:: RECORDS FOR THIS TASK ::
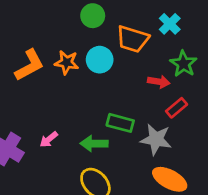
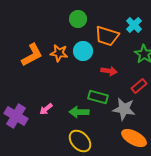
red arrow: (159, 82) -> (109, 71), moved

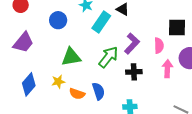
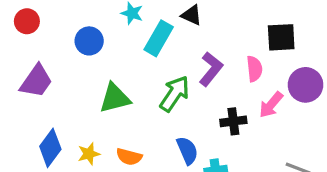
pink arrow: (167, 69) -> (271, 105), turned -138
black cross: (134, 72) -> (233, 121), moved
yellow star: (58, 82) -> (89, 154), moved
blue semicircle: (98, 91) -> (187, 150), moved

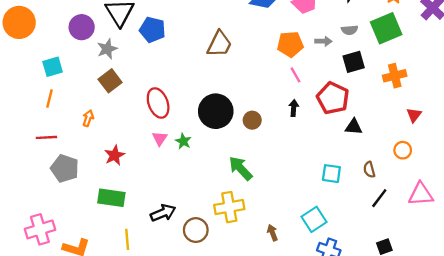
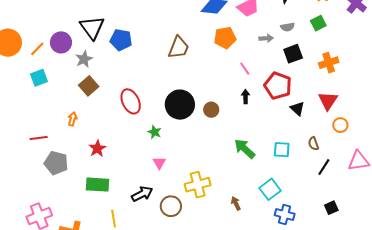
green square: (386, 28) -> (318, 23), size x0.6
orange pentagon: (290, 44) -> (225, 38), moved
orange line: (50, 99) -> (37, 49), moved, turned 35
red triangle: (414, 115) -> (328, 101), moved, size x1.5
black triangle: (354, 127) -> (297, 109), turned 42
pink triangle: (160, 138) -> (159, 163), moved
green arrow: (241, 168) -> (245, 149), moved

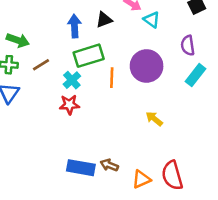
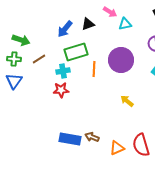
cyan triangle: (152, 20) -> (125, 24), turned -48
blue arrow: (74, 26) -> (65, 29), turned -138
cyan cross: (72, 80) -> (63, 71), turned 32

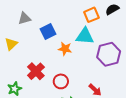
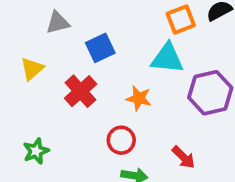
orange star: (65, 49) -> (139, 98), moved
red cross: (36, 71) -> (81, 91), moved

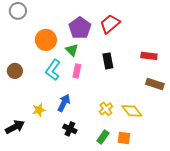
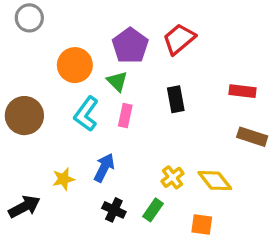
brown circle: (15, 71) -> (24, 116), size x1.5
green rectangle: (103, 137) -> (153, 210), moved

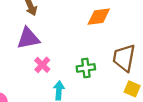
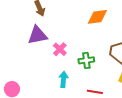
:::
*YOUR OBJECTIVE*:
When a line of the records holds the word "cyan", copy that line.

*SOLVED PROBLEM*:
cyan triangle: (152, 20) -> (125, 24), turned -48
cyan cross: (72, 80) -> (63, 71), turned 32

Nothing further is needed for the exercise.